-- Opening Marker --
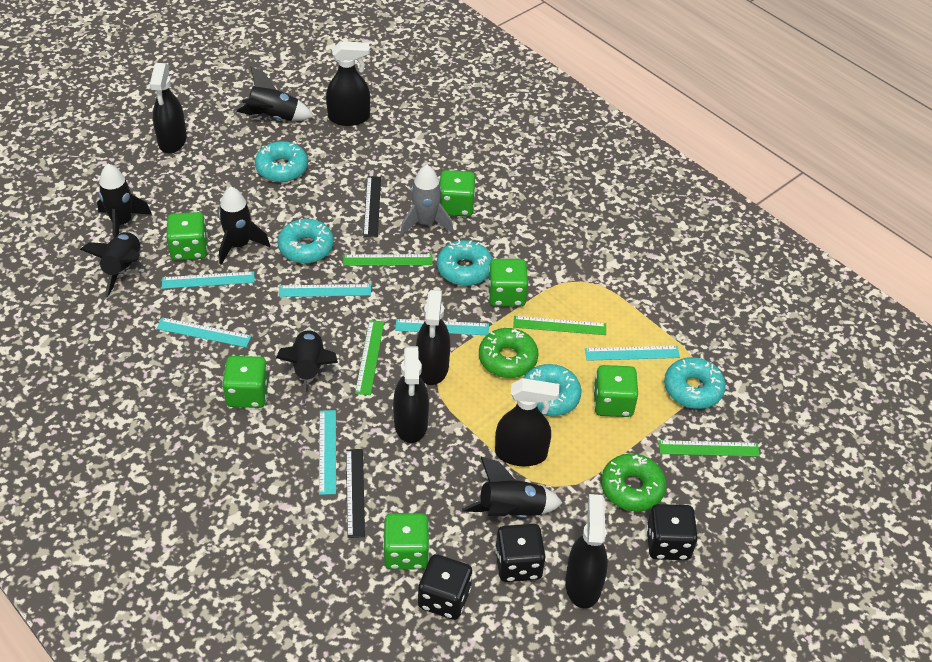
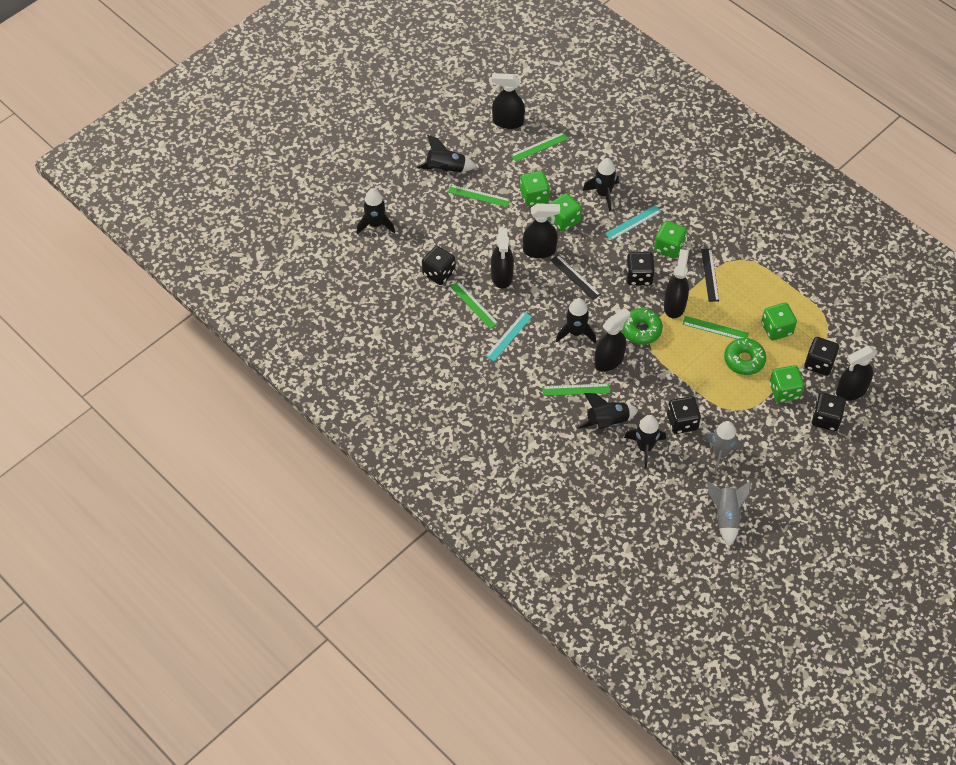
black dice: 3 -> 5
green dice: 6 -> 5
green ruler: 4 -> 5
grey rocket: 1 -> 2
turquoise donut: 5 -> 0
turquoise ruler: 6 -> 2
-- Closing Marker --
■ Work item: Transcribe the records verbatim, excluding pictures.

■ Answer box:
black dice: 3 -> 5
green dice: 6 -> 5
green ruler: 4 -> 5
grey rocket: 1 -> 2
turquoise donut: 5 -> 0
turquoise ruler: 6 -> 2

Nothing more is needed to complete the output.